EXERCISE:
Scan the entries that follow and copy out every line containing "brown".

Data records:
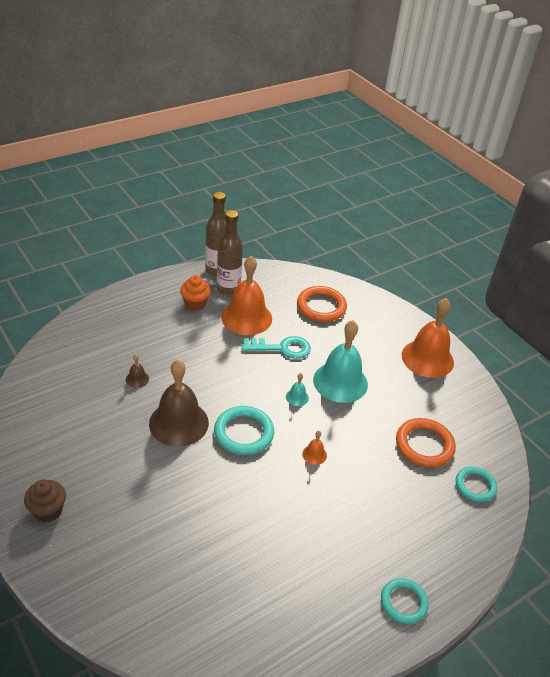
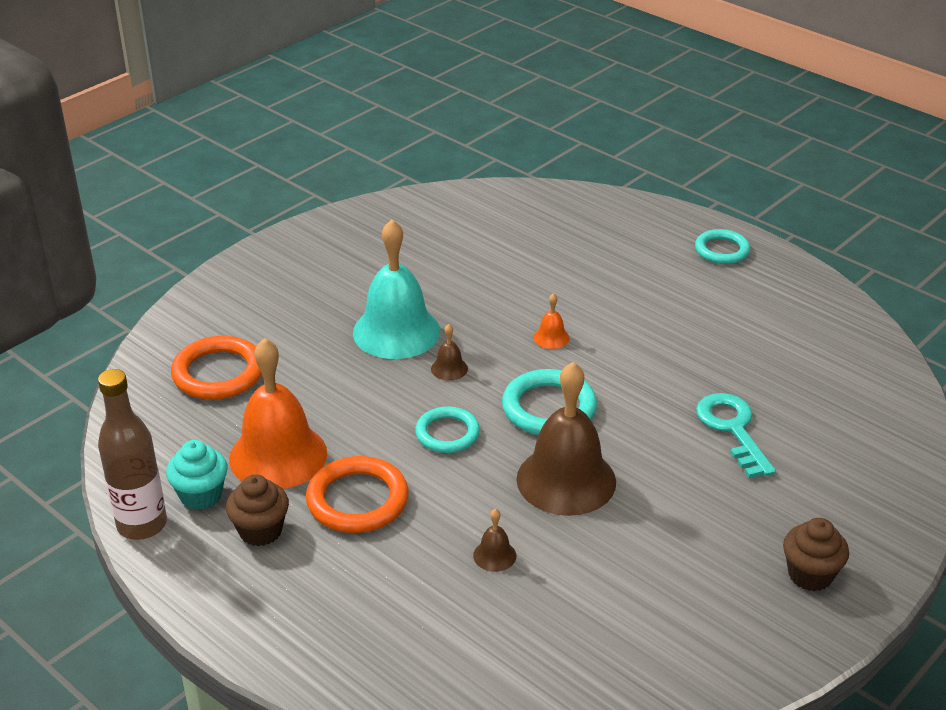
camera: 100 degrees left, 5 degrees down
(195, 304) = (260, 531): orange cupcake -> brown cupcake
(228, 289) = (201, 495): brown bottle -> turquoise cupcake
(282, 348) = (344, 400): turquoise key -> turquoise key (732, 429)
(297, 397) = (449, 368): turquoise bell -> brown bell
(424, 445) = (483, 250): orange ring -> orange ring (357, 500)
(427, 358) = (309, 258): orange bell -> none
(475, 486) = (529, 211): turquoise ring -> turquoise ring (447, 433)

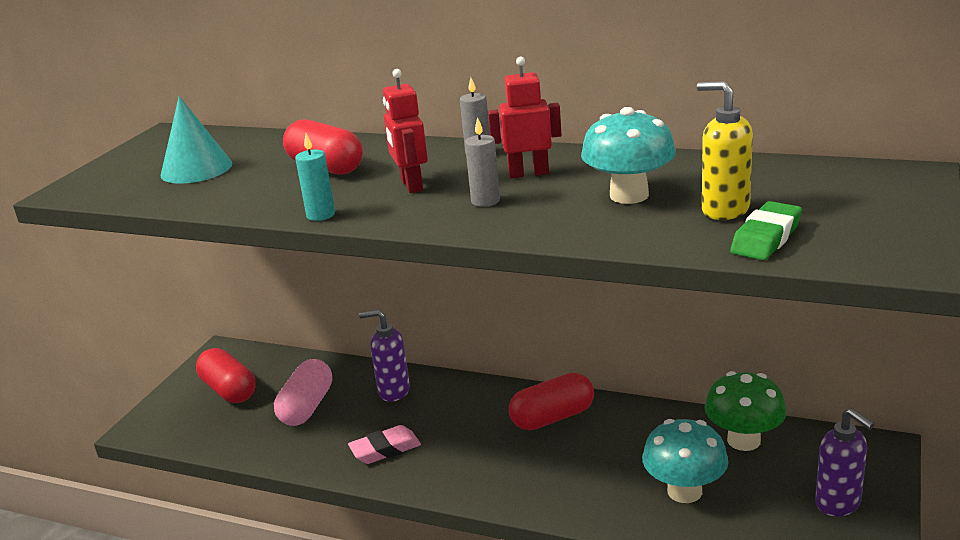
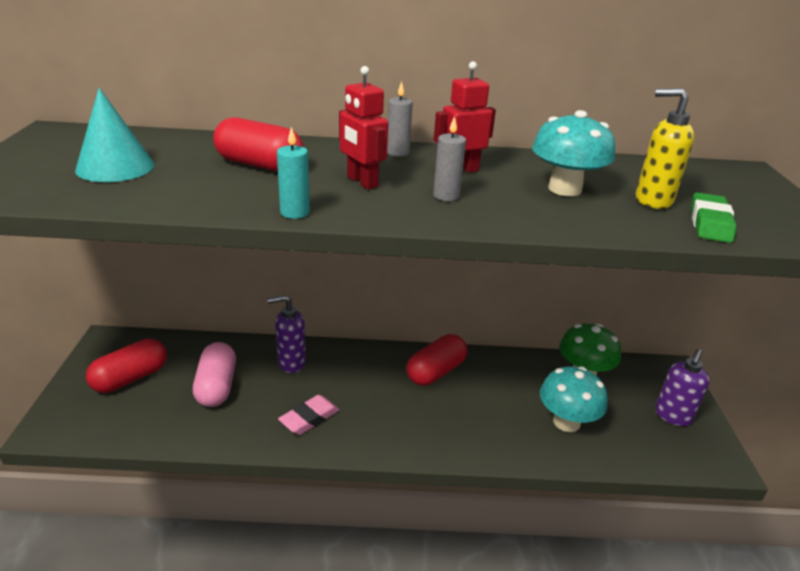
camera: 25 degrees left, 5 degrees up
(229, 390) = (130, 378): red capsule -> red capsule turned 75 degrees counterclockwise
(838, 503) = (672, 416): purple soap dispenser -> purple soap dispenser turned 90 degrees clockwise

ANSWER BOX:
(195, 304) = (260, 531): orange cupcake -> brown cupcake
(228, 289) = (201, 495): brown bottle -> turquoise cupcake
(297, 397) = (449, 368): turquoise bell -> brown bell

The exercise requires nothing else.